### LISTED ENTRIES

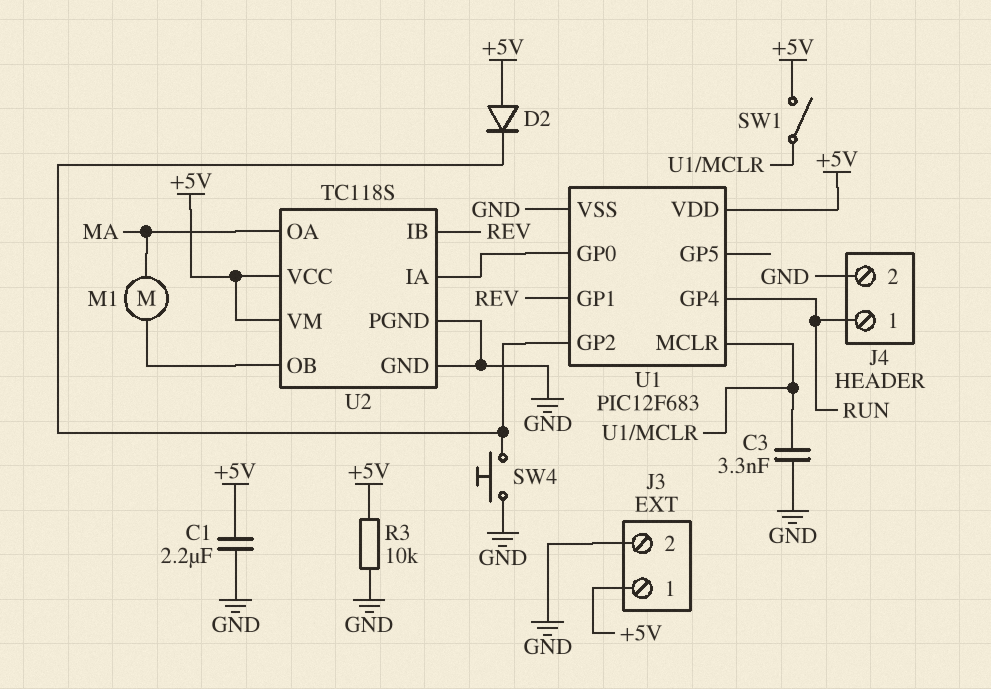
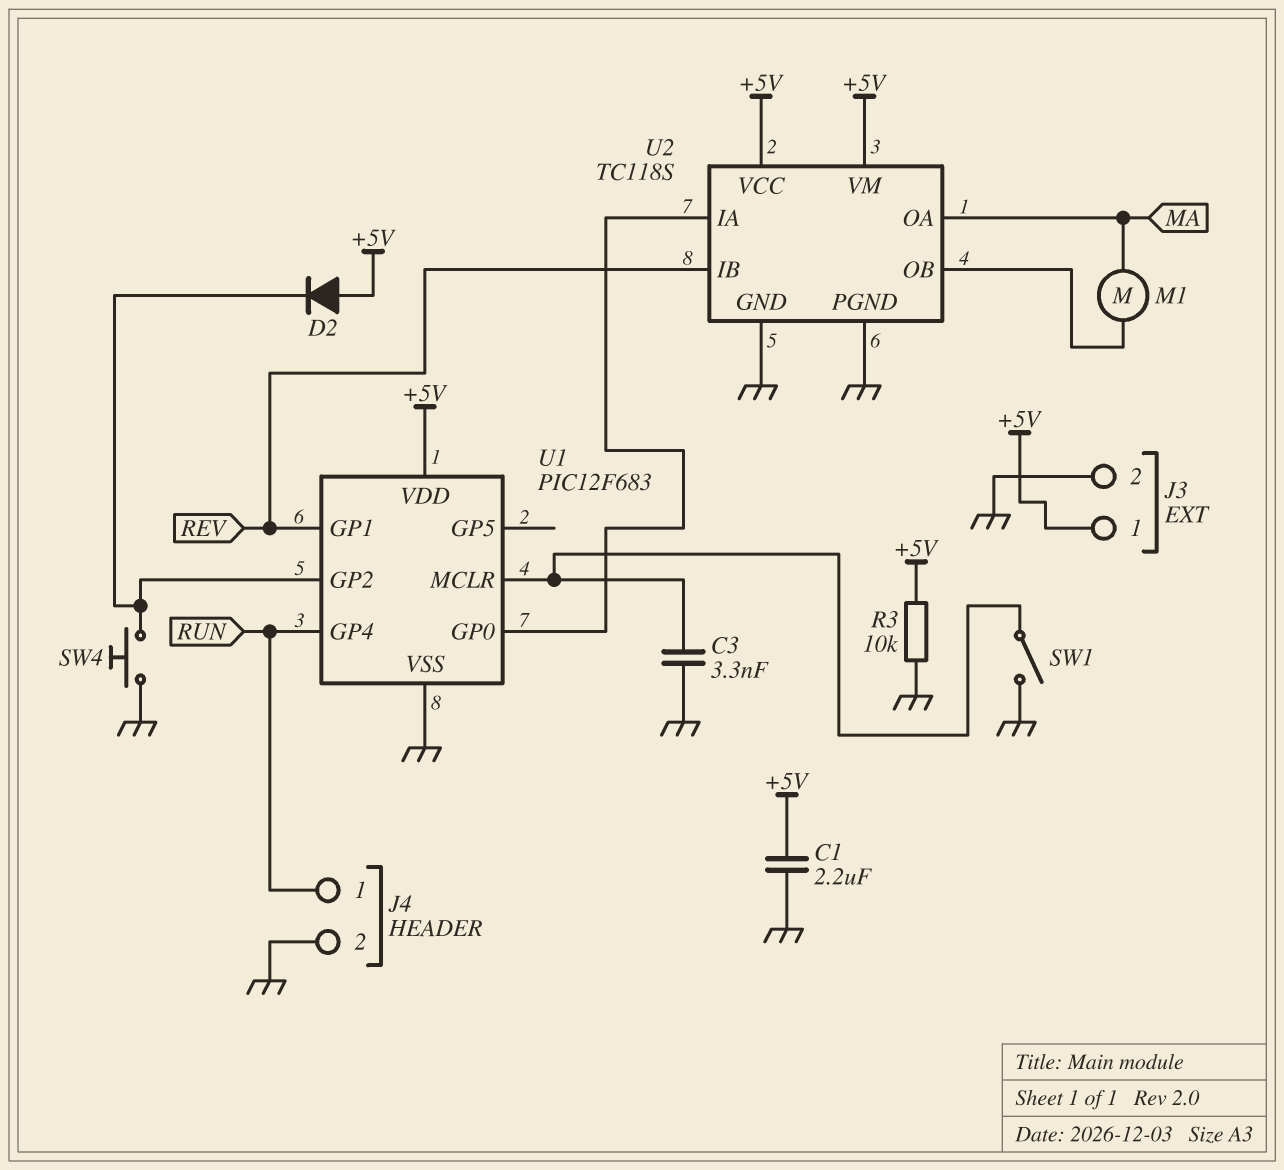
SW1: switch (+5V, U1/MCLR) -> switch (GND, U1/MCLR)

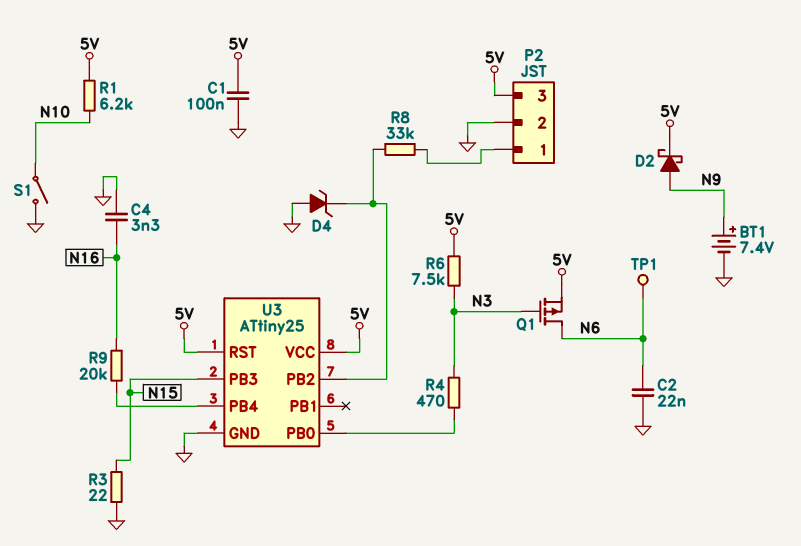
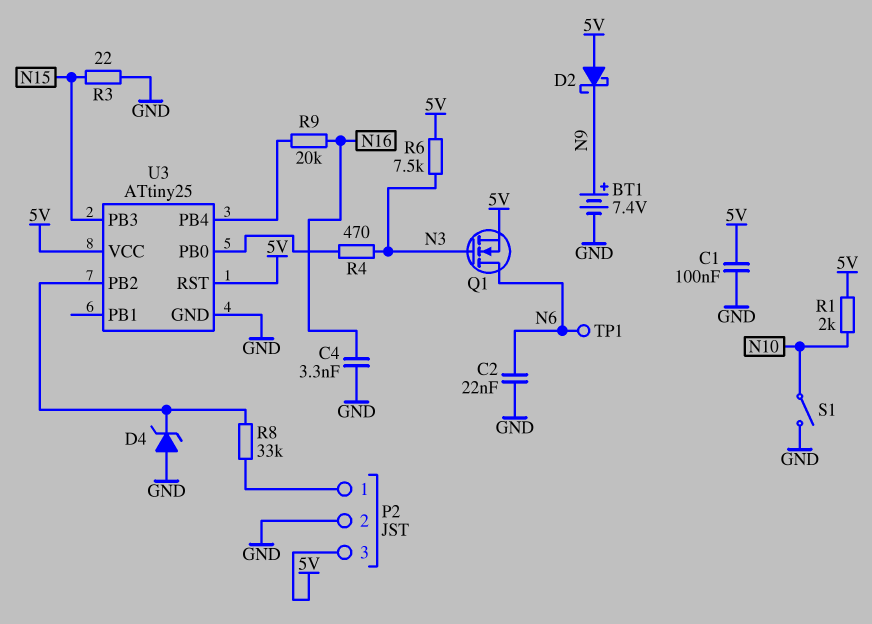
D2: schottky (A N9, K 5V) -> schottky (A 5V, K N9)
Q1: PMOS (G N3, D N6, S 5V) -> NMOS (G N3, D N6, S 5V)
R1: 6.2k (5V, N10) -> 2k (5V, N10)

######
### LISTED ENTRIES

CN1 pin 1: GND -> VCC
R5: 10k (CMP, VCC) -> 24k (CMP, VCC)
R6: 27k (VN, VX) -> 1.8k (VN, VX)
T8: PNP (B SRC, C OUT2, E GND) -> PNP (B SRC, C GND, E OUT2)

######

DIRECTIONS FOR THIS TASK ▸ Beginning with the line that has "CN1 pin 1: GND -> VCC" and ending with the line that has "T8: PNP (B SRC, C", set down the lines above exactly and include no others.

OUTPUT OF THE TASK ▸
CN1 pin 1: GND -> VCC
R5: 10k (CMP, VCC) -> 24k (CMP, VCC)
R6: 27k (VN, VX) -> 1.8k (VN, VX)
T8: PNP (B SRC, C OUT2, E GND) -> PNP (B SRC, C GND, E OUT2)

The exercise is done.